A run of records:
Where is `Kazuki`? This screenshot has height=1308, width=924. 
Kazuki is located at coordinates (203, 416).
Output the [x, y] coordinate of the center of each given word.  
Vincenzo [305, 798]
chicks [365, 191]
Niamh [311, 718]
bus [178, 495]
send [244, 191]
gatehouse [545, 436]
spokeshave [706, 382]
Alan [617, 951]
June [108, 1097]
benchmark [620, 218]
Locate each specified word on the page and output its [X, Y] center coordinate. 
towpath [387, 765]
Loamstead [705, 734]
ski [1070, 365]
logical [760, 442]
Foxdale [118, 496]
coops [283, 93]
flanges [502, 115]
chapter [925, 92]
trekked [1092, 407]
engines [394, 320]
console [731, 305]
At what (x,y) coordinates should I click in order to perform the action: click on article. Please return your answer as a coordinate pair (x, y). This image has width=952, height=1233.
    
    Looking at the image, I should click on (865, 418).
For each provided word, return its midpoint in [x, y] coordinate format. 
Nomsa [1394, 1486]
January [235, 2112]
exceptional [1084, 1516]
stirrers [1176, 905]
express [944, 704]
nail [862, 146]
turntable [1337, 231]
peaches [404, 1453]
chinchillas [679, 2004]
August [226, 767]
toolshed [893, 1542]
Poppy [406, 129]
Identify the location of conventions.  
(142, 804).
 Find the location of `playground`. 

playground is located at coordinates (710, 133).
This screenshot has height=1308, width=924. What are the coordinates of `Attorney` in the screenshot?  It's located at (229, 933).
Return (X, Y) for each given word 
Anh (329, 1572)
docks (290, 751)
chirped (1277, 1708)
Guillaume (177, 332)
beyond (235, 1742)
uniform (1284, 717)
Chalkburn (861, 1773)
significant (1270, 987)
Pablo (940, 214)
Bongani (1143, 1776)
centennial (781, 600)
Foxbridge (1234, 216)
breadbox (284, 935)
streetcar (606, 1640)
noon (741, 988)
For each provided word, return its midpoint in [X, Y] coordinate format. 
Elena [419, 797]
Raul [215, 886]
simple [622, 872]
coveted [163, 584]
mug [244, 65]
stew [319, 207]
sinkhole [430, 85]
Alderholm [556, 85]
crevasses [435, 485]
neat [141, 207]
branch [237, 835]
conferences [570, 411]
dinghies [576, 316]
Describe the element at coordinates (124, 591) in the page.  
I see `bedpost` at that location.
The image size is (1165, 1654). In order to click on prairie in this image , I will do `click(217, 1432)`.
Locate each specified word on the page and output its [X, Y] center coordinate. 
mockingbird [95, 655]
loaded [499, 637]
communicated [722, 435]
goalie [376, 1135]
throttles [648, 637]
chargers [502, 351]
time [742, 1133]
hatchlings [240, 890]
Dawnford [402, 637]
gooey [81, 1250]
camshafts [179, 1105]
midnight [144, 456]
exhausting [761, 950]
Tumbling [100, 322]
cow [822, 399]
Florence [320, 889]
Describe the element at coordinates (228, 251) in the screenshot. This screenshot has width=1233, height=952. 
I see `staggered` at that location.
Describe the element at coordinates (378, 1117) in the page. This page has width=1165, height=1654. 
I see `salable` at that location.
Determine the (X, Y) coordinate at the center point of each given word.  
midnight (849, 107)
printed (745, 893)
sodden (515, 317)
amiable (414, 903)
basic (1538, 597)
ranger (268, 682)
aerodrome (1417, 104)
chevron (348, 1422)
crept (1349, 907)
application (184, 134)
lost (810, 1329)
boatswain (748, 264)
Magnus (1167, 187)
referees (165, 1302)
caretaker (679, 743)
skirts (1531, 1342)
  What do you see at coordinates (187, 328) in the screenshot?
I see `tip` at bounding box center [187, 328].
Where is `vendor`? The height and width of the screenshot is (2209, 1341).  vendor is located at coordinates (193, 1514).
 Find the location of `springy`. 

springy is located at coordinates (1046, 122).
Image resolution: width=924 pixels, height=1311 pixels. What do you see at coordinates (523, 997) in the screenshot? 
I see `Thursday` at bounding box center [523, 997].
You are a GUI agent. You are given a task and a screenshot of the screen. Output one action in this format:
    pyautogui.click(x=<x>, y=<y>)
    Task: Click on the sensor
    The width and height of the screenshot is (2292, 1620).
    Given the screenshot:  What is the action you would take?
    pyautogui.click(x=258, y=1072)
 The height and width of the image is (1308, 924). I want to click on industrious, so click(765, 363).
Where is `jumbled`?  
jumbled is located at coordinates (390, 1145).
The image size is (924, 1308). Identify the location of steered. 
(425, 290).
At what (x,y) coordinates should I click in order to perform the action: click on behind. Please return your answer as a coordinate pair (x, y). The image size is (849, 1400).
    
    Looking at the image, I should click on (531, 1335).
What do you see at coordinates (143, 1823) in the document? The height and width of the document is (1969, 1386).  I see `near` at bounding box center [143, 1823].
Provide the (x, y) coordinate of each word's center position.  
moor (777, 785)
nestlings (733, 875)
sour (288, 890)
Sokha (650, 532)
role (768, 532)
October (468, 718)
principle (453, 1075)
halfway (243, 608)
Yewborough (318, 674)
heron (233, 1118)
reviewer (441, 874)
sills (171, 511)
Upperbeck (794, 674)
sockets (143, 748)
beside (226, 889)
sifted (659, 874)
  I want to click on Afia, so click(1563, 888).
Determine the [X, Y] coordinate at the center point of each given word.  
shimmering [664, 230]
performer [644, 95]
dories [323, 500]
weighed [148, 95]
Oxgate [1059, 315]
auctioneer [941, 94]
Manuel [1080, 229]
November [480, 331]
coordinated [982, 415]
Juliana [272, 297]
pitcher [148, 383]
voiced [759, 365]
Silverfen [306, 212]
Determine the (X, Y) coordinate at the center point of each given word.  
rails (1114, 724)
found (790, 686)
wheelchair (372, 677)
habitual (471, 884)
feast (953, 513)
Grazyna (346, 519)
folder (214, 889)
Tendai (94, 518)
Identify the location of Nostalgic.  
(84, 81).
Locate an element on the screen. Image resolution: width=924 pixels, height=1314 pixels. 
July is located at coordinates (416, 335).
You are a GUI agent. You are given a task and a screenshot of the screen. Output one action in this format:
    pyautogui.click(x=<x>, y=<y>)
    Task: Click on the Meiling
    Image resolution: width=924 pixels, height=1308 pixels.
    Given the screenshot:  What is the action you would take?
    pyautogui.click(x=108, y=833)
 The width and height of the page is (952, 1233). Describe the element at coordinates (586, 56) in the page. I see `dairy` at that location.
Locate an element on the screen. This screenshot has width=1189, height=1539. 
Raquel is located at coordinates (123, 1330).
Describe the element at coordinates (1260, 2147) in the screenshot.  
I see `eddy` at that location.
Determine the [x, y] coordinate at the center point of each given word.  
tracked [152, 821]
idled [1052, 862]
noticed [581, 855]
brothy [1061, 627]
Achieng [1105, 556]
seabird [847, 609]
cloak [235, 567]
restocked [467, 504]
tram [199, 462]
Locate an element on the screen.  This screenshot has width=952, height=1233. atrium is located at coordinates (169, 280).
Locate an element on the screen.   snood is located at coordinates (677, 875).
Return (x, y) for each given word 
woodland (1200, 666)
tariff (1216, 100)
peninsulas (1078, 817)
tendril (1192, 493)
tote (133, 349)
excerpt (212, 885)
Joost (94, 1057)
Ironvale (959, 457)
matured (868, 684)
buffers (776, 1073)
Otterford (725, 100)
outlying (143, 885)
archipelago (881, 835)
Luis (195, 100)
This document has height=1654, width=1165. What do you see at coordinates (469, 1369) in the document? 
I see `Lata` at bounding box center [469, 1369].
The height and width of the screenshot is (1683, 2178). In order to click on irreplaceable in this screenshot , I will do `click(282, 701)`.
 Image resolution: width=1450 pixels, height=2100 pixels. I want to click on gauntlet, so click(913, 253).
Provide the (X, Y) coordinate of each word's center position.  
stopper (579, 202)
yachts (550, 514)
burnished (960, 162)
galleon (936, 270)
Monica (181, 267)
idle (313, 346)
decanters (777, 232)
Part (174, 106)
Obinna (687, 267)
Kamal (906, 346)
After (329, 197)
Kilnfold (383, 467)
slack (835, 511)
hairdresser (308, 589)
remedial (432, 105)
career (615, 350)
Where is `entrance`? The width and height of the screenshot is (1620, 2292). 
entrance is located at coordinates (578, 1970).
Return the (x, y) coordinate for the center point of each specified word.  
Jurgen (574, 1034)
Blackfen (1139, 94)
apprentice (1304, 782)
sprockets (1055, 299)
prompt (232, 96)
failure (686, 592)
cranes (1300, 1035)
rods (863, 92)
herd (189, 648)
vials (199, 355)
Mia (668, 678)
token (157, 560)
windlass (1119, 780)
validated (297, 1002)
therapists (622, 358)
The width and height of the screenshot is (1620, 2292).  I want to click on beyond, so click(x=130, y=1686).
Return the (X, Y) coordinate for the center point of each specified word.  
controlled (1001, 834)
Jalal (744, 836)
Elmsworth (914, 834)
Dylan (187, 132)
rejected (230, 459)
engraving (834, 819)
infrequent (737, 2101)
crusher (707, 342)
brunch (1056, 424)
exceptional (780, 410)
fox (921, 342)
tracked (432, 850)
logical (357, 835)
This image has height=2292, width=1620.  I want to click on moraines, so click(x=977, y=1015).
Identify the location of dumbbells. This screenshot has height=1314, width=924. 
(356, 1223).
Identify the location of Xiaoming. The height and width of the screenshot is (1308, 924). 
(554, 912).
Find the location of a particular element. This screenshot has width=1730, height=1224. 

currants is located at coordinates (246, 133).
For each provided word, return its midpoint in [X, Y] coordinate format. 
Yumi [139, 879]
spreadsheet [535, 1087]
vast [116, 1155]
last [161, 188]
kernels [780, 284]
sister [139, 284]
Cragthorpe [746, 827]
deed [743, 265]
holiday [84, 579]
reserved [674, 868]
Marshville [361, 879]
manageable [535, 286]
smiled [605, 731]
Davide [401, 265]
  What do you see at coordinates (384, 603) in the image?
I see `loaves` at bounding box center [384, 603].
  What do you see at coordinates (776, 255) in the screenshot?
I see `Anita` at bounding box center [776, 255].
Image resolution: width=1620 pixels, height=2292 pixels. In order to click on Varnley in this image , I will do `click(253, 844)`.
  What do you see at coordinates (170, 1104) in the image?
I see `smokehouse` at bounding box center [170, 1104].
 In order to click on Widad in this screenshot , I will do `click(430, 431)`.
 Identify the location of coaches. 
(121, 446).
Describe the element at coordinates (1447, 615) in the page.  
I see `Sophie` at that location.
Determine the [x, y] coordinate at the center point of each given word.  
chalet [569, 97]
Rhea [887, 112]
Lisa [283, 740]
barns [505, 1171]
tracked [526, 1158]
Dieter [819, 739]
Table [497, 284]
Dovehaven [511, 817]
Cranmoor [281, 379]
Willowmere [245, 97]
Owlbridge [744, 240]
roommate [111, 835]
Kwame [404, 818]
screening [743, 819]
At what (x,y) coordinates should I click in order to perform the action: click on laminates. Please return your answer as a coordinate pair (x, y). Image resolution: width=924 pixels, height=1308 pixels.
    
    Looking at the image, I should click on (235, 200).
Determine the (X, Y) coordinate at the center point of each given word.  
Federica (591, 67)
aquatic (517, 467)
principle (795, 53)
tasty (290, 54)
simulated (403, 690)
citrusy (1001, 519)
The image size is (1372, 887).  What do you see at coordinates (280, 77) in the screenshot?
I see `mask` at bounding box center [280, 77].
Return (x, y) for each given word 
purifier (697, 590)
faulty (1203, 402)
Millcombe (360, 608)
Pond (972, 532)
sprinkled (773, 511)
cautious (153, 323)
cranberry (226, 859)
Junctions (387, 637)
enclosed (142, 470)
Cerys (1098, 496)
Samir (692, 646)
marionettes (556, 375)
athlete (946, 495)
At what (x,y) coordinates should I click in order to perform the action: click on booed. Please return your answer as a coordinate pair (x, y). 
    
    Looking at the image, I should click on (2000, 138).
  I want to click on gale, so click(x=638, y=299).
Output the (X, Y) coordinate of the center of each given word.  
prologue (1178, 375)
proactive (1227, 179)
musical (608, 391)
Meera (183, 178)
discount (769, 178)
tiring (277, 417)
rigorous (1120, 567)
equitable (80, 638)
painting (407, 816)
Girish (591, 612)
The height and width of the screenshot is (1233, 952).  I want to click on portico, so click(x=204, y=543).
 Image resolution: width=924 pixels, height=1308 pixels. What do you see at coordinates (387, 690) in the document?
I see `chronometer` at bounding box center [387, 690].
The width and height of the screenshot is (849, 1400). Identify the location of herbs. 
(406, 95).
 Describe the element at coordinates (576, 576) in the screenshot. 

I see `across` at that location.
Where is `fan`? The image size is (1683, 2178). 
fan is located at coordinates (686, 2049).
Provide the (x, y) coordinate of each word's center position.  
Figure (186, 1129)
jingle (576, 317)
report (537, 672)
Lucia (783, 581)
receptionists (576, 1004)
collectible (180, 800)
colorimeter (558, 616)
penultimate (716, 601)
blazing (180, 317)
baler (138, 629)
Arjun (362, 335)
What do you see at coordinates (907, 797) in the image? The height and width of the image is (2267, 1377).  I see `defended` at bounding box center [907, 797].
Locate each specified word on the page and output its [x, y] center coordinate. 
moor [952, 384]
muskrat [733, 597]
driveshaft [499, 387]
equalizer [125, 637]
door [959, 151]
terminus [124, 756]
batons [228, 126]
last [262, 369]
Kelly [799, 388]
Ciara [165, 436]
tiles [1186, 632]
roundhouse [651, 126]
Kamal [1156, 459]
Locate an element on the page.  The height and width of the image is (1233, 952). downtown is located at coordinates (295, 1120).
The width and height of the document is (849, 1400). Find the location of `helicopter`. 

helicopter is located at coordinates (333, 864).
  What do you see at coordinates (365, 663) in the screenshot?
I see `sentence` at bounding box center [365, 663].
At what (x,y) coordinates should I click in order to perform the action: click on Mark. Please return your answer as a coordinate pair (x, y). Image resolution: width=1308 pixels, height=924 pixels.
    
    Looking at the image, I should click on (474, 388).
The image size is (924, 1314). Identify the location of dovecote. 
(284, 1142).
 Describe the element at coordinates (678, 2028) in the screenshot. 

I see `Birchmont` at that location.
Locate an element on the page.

◆ EXERCISE AIM: Return the lines of the records above verbatim, starting at the line that contains "Dawnford [402, 637]" and ending at the line that contains "center [523, 997].", with both of those lines included.

◆ SOLUTION TO THE PROBLEM:
Dawnford [402, 637]
gooey [81, 1250]
camshafts [179, 1105]
midnight [144, 456]
exhausting [761, 950]
Tumbling [100, 322]
cow [822, 399]
Florence [320, 889]
Describe the element at coordinates (228, 251) in the screenshot. This screenshot has width=1233, height=952. 
I see `staggered` at that location.
Describe the element at coordinates (378, 1117) in the page. This page has width=1165, height=1654. 
I see `salable` at that location.
Determine the (X, Y) coordinate at the center point of each given word.  
midnight (849, 107)
printed (745, 893)
sodden (515, 317)
amiable (414, 903)
basic (1538, 597)
ranger (268, 682)
aerodrome (1417, 104)
chevron (348, 1422)
crept (1349, 907)
application (184, 134)
lost (810, 1329)
boatswain (748, 264)
Magnus (1167, 187)
referees (165, 1302)
caretaker (679, 743)
skirts (1531, 1342)
  What do you see at coordinates (187, 328) in the screenshot?
I see `tip` at bounding box center [187, 328].
Where is `vendor`? The height and width of the screenshot is (2209, 1341).  vendor is located at coordinates (193, 1514).
 Find the location of `springy`. 

springy is located at coordinates (1046, 122).
Image resolution: width=924 pixels, height=1311 pixels. What do you see at coordinates (523, 997) in the screenshot? 
I see `Thursday` at bounding box center [523, 997].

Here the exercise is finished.